WHAT IS REQUIRED =
In the entries below, the lines from the one with "yellow L-shape: (62, 235) -> (93, 160), moved" through the one with "black rectangle: (281, 529)" are to be copied exactly; both ends count.

DATASET CONTENT =
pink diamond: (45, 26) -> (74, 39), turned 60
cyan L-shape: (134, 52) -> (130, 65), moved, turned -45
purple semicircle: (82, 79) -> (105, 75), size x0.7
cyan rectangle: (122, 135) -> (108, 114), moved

--

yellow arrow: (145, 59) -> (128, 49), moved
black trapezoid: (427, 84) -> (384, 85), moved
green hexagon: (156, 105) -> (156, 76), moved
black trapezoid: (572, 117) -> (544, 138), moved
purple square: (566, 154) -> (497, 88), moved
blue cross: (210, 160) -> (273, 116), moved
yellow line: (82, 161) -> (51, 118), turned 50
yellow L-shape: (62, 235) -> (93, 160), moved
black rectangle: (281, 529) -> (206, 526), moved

REPLY TO THE EXERCISE =
yellow L-shape: (62, 235) -> (93, 160), moved
black rectangle: (281, 529) -> (206, 526), moved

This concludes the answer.